• [What to work on]:
For the word "bottle", state how many lines of the records include it, with no other text.

-=-=-

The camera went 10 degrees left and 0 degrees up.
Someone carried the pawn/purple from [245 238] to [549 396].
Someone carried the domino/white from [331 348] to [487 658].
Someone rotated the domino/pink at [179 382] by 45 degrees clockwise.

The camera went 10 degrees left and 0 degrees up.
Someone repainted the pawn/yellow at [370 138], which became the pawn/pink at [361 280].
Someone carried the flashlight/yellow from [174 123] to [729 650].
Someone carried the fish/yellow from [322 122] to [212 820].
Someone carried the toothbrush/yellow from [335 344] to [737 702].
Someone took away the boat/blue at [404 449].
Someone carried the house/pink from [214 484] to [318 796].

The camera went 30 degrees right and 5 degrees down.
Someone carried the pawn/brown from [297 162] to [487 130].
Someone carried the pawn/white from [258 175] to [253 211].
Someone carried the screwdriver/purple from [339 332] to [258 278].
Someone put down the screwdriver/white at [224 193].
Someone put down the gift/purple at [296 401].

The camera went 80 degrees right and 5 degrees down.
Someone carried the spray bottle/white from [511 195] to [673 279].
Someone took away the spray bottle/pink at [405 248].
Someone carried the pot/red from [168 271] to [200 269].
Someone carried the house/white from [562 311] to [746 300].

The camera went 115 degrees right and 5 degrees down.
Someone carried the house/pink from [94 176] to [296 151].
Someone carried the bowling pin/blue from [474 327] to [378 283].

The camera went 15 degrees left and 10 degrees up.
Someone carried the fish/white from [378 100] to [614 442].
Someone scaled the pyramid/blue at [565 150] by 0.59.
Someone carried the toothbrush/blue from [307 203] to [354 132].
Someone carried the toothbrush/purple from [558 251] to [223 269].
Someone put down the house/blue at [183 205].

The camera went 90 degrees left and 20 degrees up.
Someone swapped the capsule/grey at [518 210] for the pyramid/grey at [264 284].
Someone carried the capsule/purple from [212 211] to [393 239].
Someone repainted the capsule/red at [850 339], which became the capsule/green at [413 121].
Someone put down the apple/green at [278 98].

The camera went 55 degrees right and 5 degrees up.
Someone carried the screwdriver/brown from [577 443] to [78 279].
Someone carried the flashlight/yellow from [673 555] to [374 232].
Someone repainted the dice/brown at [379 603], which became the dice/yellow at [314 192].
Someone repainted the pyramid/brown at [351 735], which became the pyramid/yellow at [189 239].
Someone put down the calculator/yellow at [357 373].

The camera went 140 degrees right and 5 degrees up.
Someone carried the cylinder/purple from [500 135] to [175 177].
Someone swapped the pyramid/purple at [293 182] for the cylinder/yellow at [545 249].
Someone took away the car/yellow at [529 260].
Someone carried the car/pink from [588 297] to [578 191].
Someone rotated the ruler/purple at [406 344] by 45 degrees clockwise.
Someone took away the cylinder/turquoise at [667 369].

-=-=-

• [Reply to the task]:
2